● Assigned task: Only the lines with "fork" in the entries below belong in the answer; please copy them.

━━━ Data to examine ━━━

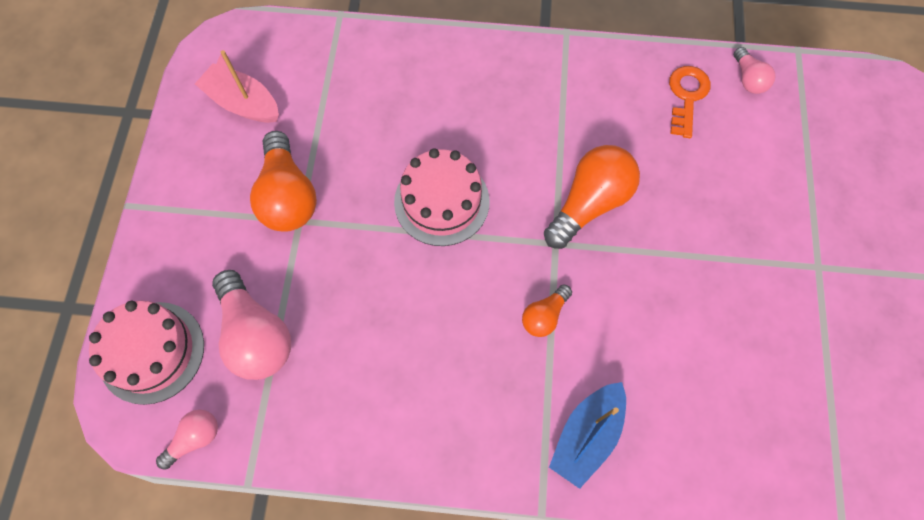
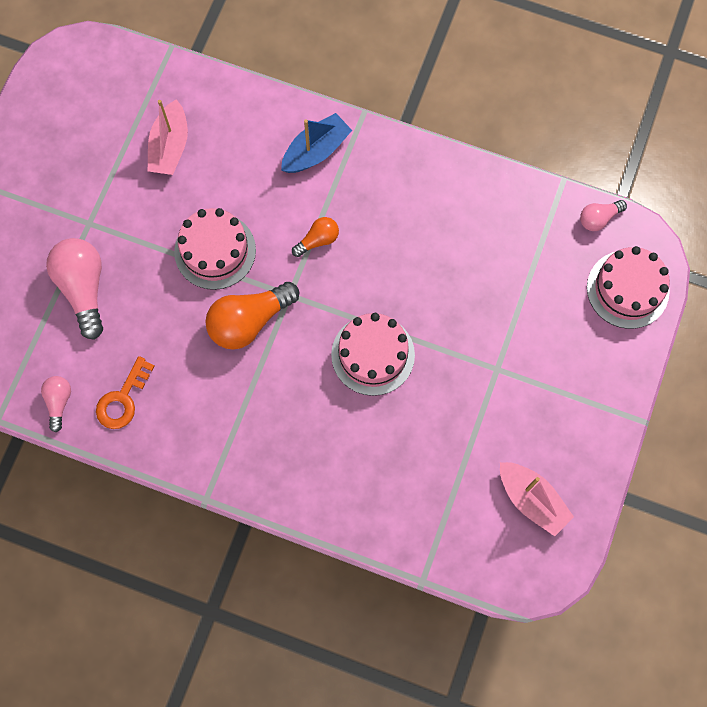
camera: 165 degrees left, 5 degrees up
pink light bulb [212,270,291,380] -> pink light bulb moved to [46,238,103,340]
orange light bulb [250,131,317,232] -> none
none -> pink boat [148,99,188,175]
none -> pink cake [174,208,256,290]

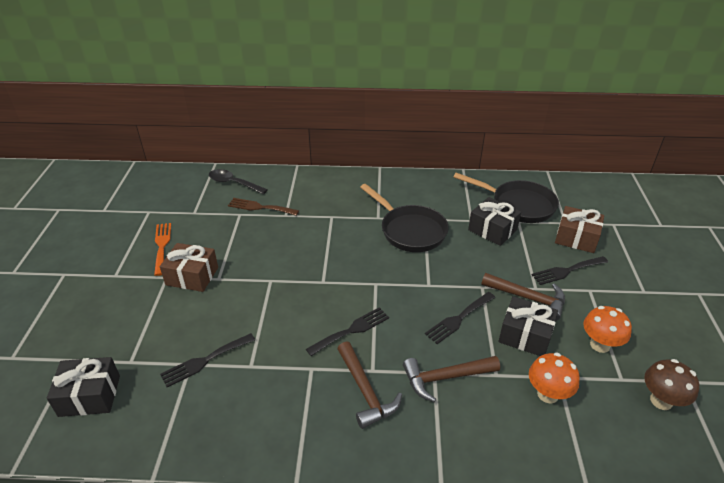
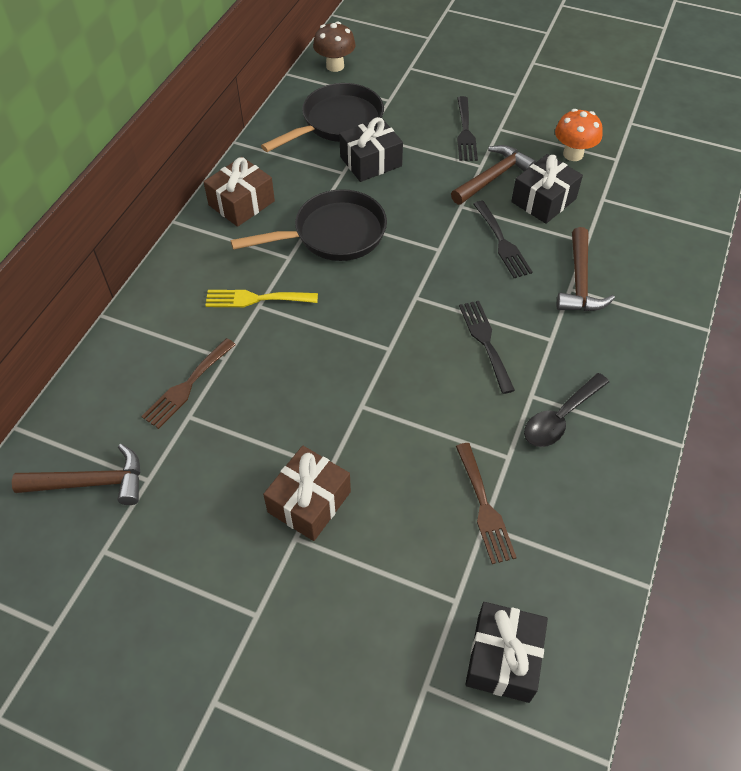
camera: 70 degrees left, 15 degrees up
orange fork [154,223,171,276] -> none
black fork [160,333,255,387] -> brown fork [456,443,517,564]
black spoon [209,169,268,194] -> black spoon moved to [524,373,609,447]
brown hammer [337,341,402,429] -> brown hammer moved to [12,444,141,505]
orange mushroom [529,353,580,403] -> none
brown gift [555,206,604,253] -> brown gift moved to [204,157,275,227]
brown mushroom [644,359,699,410] -> brown mushroom moved to [313,22,356,72]
none -> yellow fork [205,290,318,307]

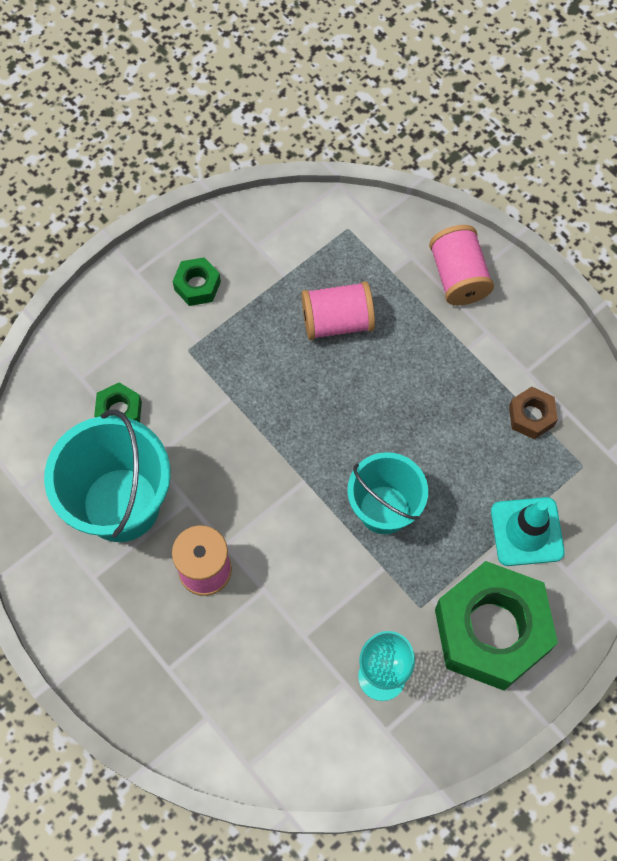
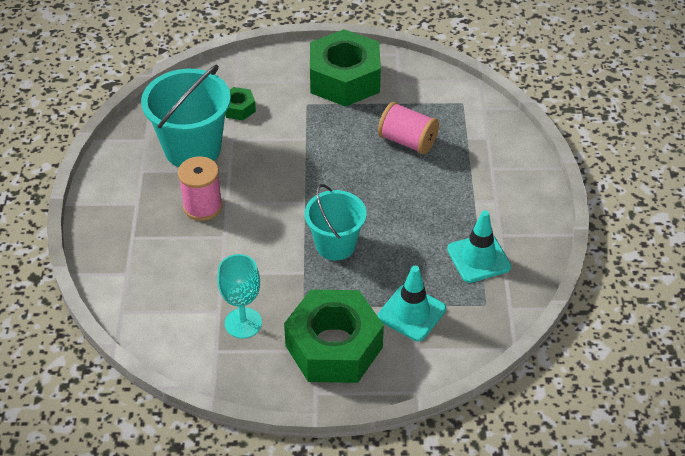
camera: 40 degrees right, 20 degrees down
green nut [172,257,221,306] -> green nut [310,29,381,107], size x2.30
pink spool [429,225,494,306] -> none
brown nut [509,387,558,439] -> turquoise traffic cone [447,210,511,283]

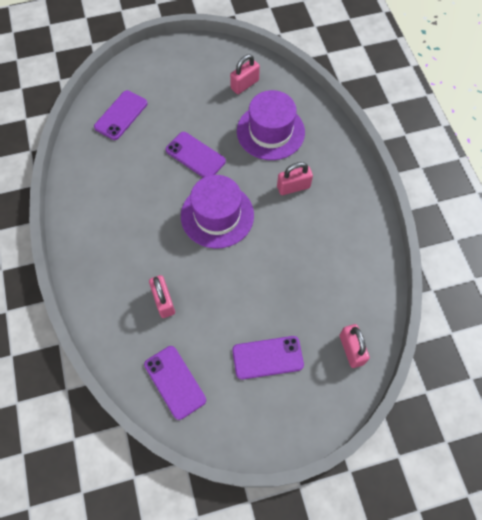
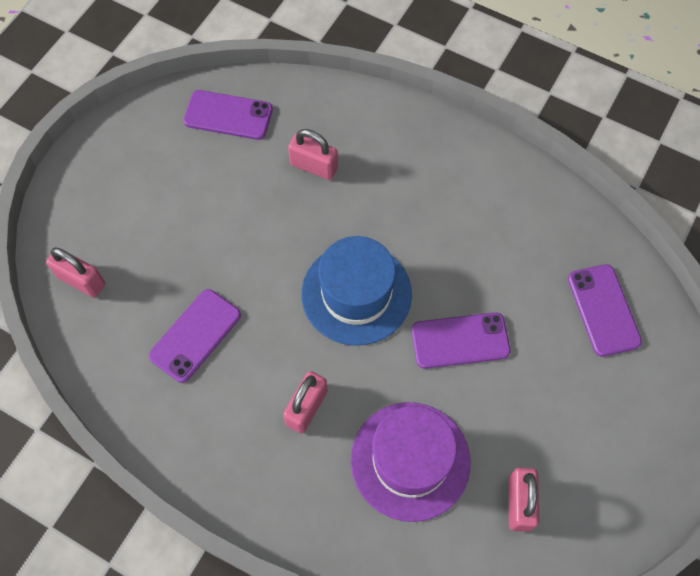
camera: 135 degrees right, 0 degrees up
purple hat [181,175,254,249] -> blue hat [301,236,412,346]
purple phone [232,336,304,380] -> purple phone moved to [149,289,241,383]

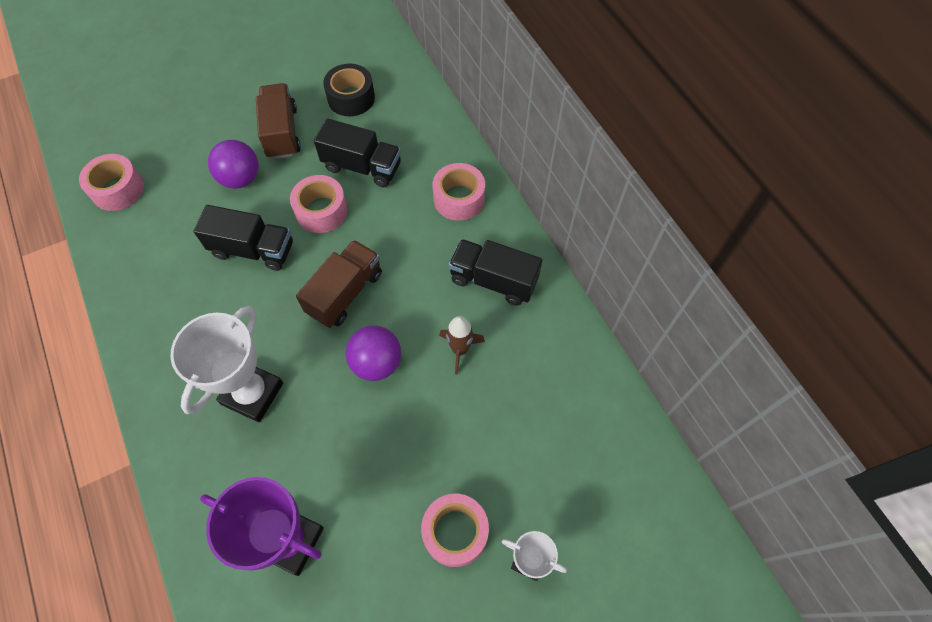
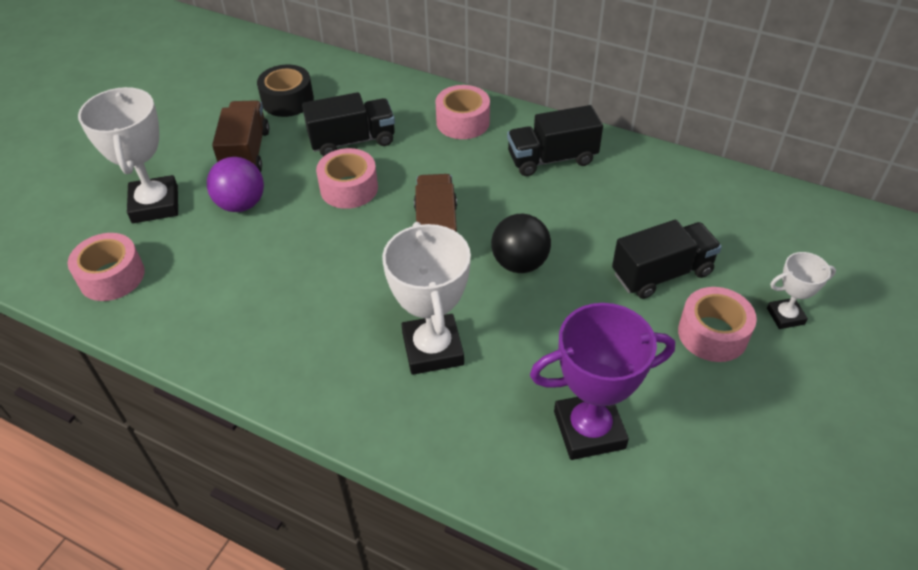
camera: 35 degrees left, 15 degrees down
black truck [193,205,293,271] -> black truck moved to [612,220,722,299]
brown truck [256,83,301,159] -> brown truck turned 45 degrees clockwise [212,100,269,172]
purple ball [345,326,401,381] -> black ball [491,214,551,273]
brown rocket [439,316,485,375] -> none
none -> white trophy [78,87,178,223]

━━━

● Completed task:
orange fork [154,223,171,276] -> none
black fork [160,333,255,387] -> brown fork [456,443,517,564]
none -> yellow fork [205,290,318,307]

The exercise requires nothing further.